The task. Extract, with no changes, the part of the records that opens with the line containing "Locate an element" and continues through the final line of the records.

Start of Data for processing

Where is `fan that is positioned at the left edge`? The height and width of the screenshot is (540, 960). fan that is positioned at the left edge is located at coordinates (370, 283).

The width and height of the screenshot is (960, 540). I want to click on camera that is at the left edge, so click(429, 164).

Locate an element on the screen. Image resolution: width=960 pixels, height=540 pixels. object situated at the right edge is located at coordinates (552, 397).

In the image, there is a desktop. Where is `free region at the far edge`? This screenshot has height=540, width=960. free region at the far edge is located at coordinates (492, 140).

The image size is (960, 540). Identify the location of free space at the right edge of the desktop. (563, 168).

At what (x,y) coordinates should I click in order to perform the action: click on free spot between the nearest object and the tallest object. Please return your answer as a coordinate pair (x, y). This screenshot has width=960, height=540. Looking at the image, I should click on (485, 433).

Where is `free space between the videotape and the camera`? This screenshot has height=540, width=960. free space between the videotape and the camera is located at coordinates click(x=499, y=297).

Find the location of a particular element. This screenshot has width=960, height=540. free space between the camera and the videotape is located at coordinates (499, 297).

End of Data for processing

Exercise answer.
Locate an element on the screen. Image resolution: width=960 pixels, height=540 pixels. object situated at the right edge is located at coordinates (552, 397).

In the image, there is a desktop. Where is `free region at the far edge`? This screenshot has height=540, width=960. free region at the far edge is located at coordinates (492, 140).

The image size is (960, 540). Identify the location of free space at the right edge of the desktop. (563, 168).

At what (x,y) coordinates should I click in order to perform the action: click on free spot between the nearest object and the tallest object. Please return your answer as a coordinate pair (x, y). This screenshot has width=960, height=540. Looking at the image, I should click on (485, 433).

Where is `free space between the videotape and the camera`? This screenshot has height=540, width=960. free space between the videotape and the camera is located at coordinates click(x=499, y=297).

Find the location of a particular element. This screenshot has width=960, height=540. free space between the camera and the videotape is located at coordinates (499, 297).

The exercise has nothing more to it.